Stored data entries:
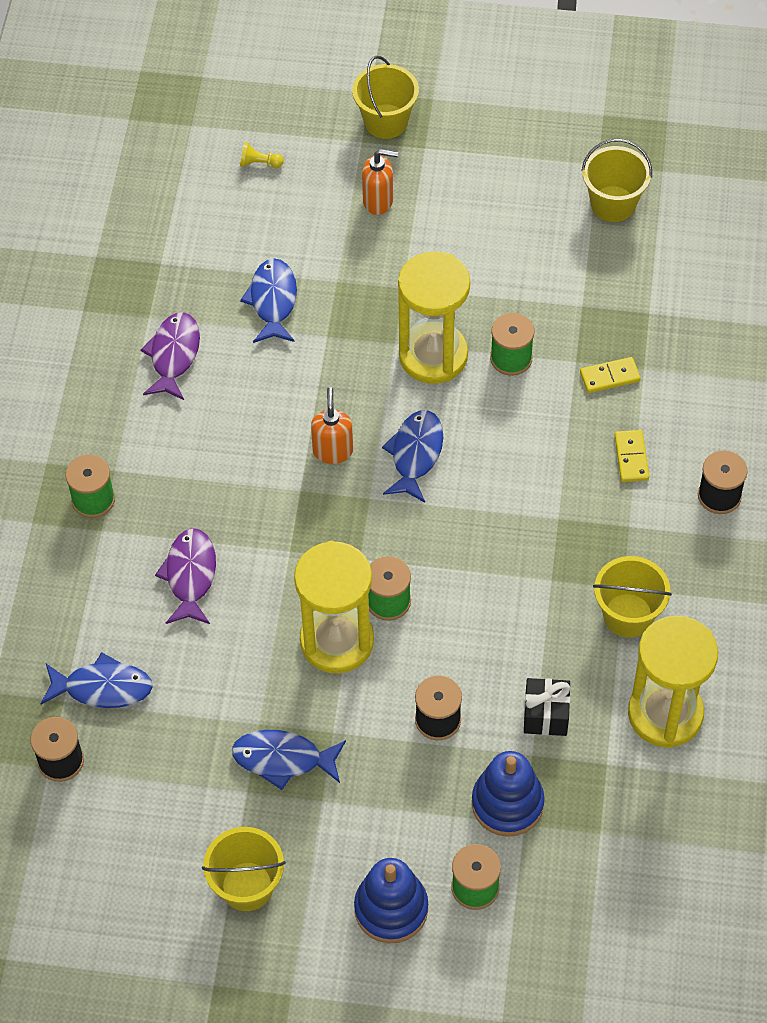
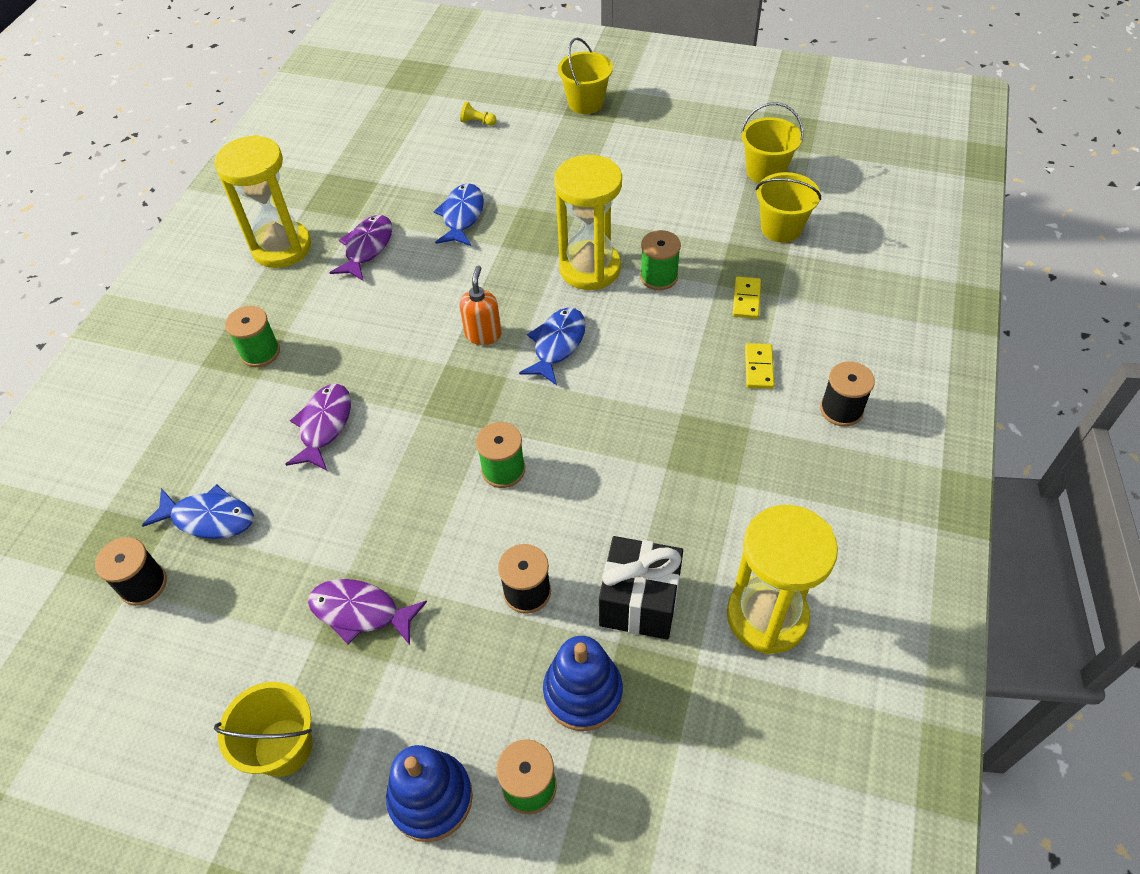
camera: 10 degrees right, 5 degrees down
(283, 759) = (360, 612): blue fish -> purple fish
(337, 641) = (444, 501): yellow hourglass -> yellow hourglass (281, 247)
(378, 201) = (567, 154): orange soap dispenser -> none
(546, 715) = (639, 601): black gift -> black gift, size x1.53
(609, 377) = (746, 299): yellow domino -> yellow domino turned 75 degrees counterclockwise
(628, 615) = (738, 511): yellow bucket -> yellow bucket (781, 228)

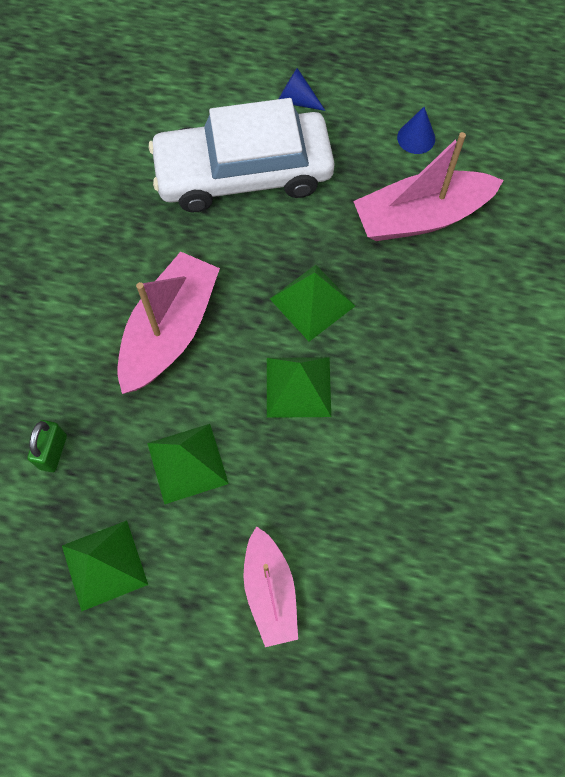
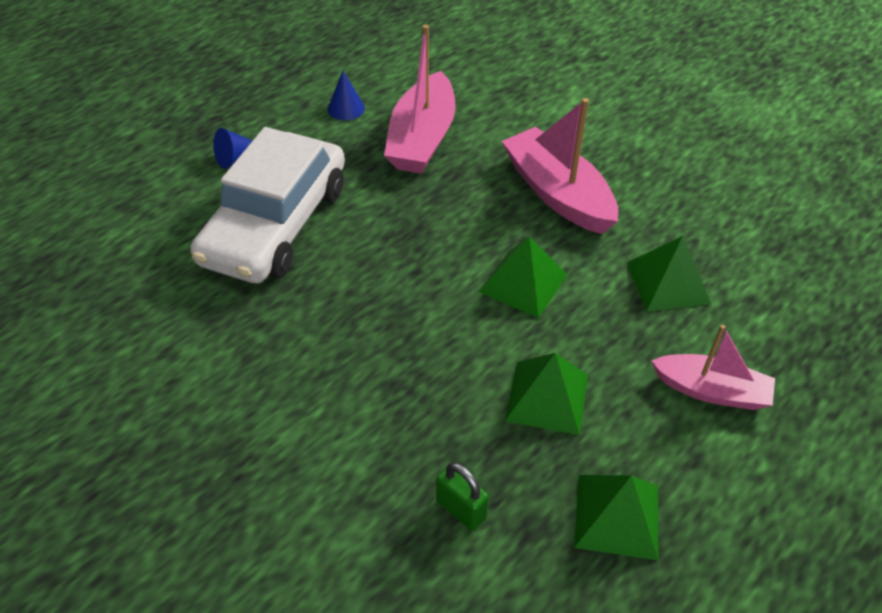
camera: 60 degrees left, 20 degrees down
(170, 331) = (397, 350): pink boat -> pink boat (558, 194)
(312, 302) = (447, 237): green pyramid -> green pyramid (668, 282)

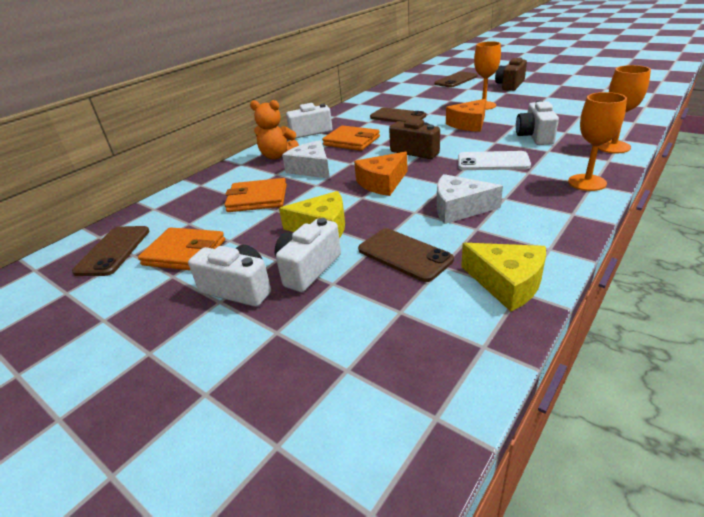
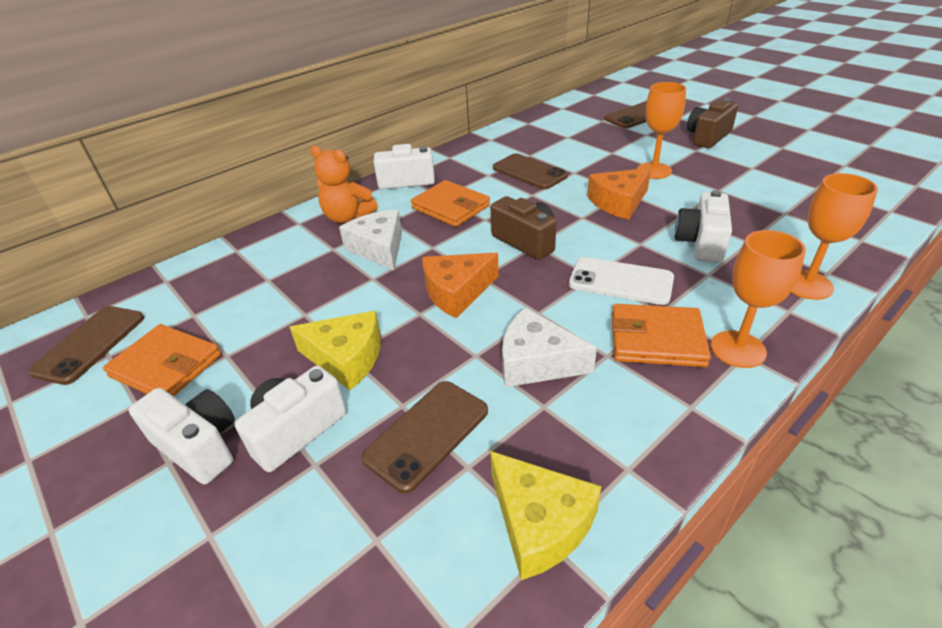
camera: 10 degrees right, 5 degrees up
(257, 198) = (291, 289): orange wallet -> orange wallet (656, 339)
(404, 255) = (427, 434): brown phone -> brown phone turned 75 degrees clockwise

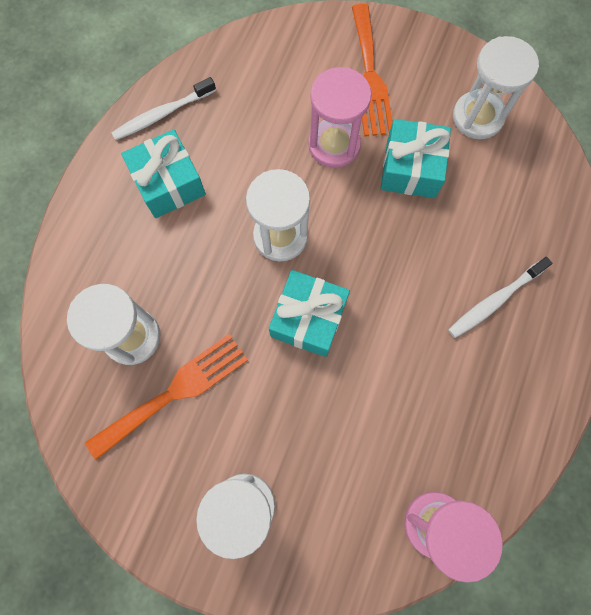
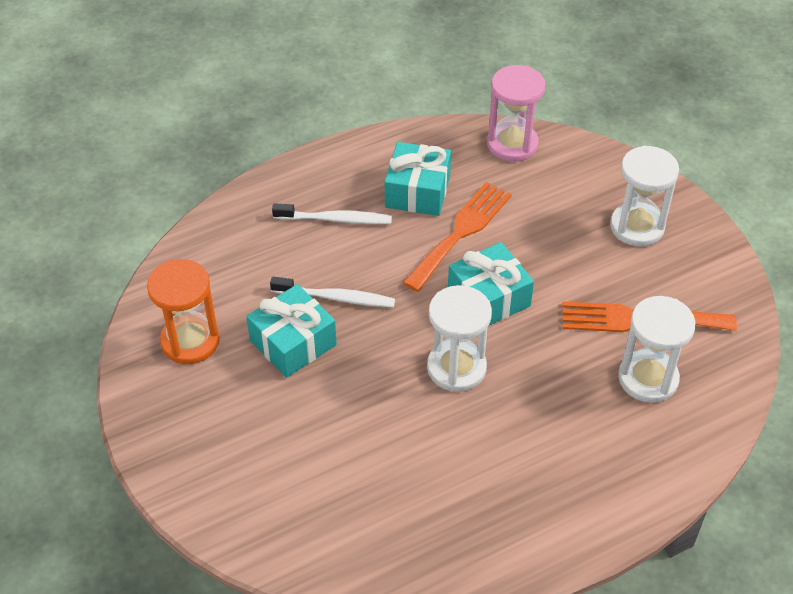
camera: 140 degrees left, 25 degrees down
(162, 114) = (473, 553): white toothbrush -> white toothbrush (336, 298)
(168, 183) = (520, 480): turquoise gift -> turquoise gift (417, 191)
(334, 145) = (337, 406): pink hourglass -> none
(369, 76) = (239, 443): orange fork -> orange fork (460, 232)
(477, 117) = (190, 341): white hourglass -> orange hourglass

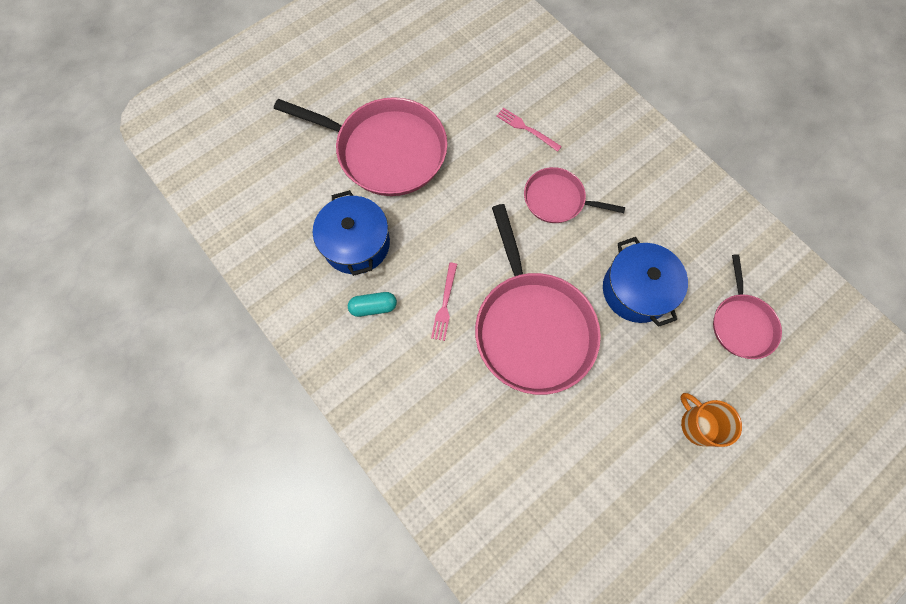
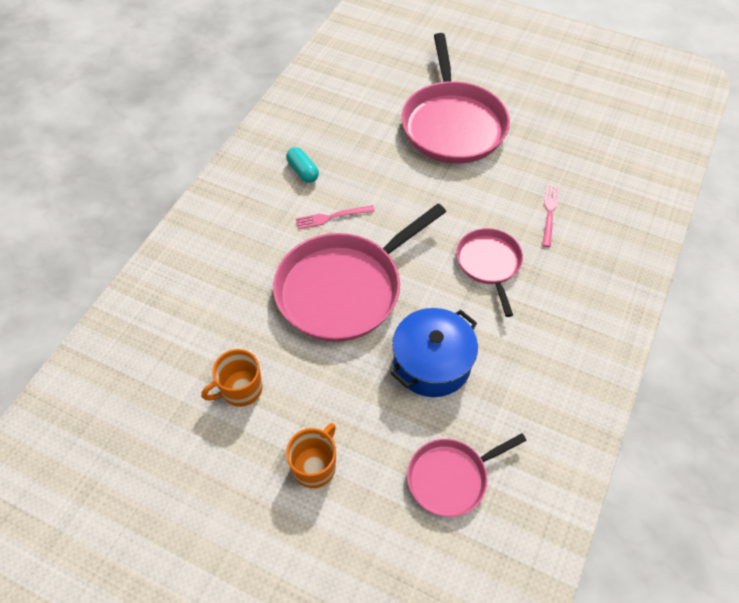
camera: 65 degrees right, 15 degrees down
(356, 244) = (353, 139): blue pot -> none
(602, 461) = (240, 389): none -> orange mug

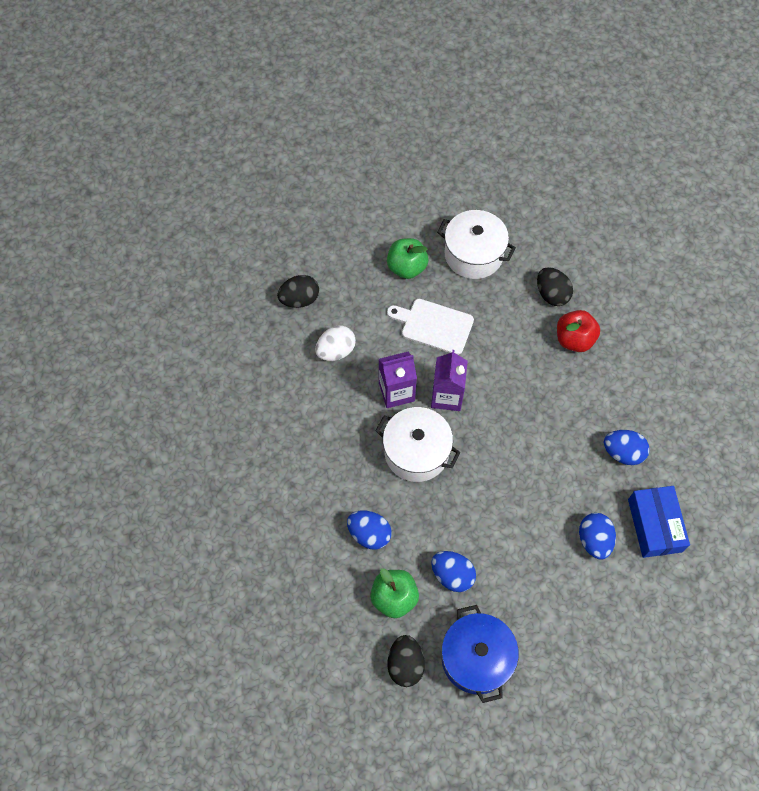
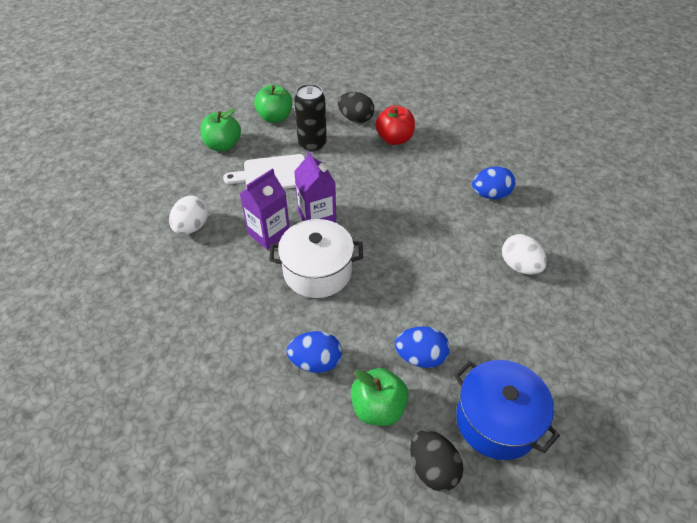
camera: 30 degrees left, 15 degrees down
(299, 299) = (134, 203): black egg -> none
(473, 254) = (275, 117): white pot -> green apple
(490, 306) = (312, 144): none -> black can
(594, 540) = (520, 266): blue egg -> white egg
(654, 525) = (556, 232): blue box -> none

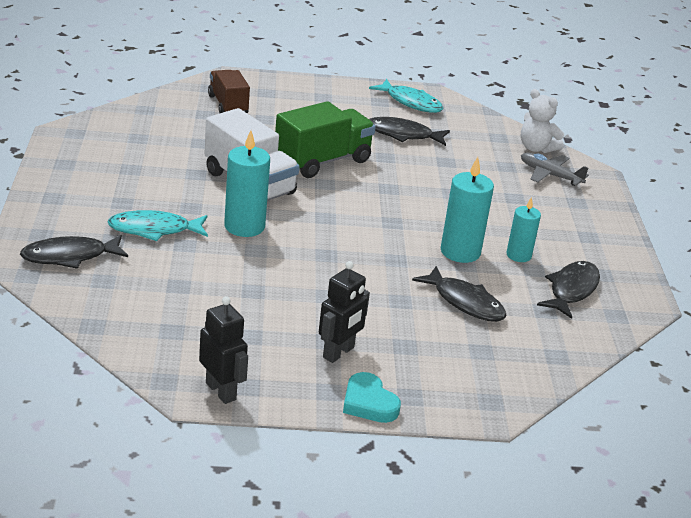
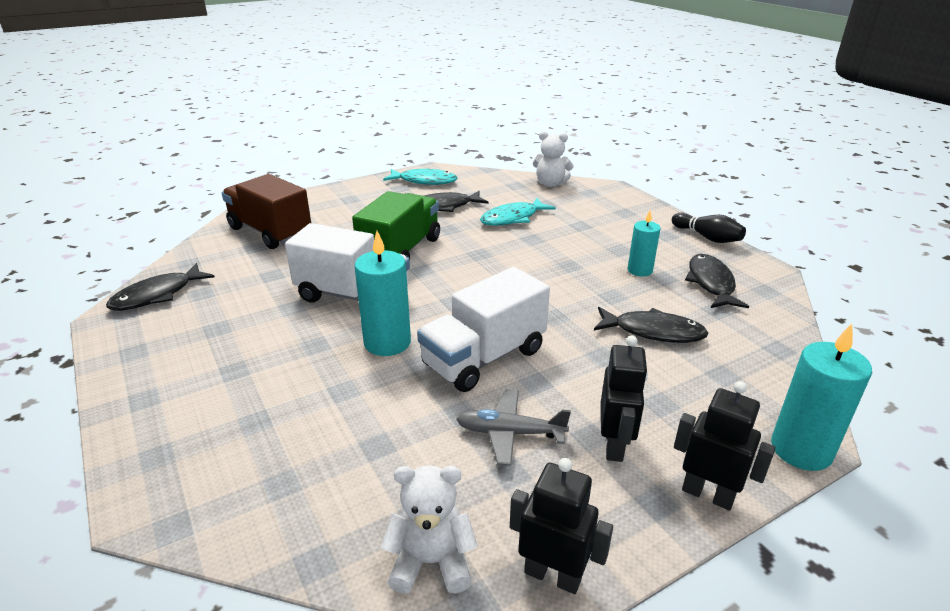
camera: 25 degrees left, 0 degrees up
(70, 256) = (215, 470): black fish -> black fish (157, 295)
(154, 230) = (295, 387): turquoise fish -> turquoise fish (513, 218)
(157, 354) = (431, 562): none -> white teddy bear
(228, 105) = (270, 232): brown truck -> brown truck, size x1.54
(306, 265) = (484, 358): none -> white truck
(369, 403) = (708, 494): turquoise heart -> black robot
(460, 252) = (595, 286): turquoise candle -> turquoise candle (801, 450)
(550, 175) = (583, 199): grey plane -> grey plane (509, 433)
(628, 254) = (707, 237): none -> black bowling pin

WHAT TO WORK ON:
All pictures are to be skipped; the lines from the first line of the records through the line containing "(609, 377) = (746, 299): yellow" are to be repeated exactly, both ends included.

SOLUTION:
camera: 10 degrees right, 5 degrees down
(283, 759) = (360, 612): blue fish -> purple fish
(337, 641) = (444, 501): yellow hourglass -> yellow hourglass (281, 247)
(378, 201) = (567, 154): orange soap dispenser -> none
(546, 715) = (639, 601): black gift -> black gift, size x1.53
(609, 377) = (746, 299): yellow domino -> yellow domino turned 75 degrees counterclockwise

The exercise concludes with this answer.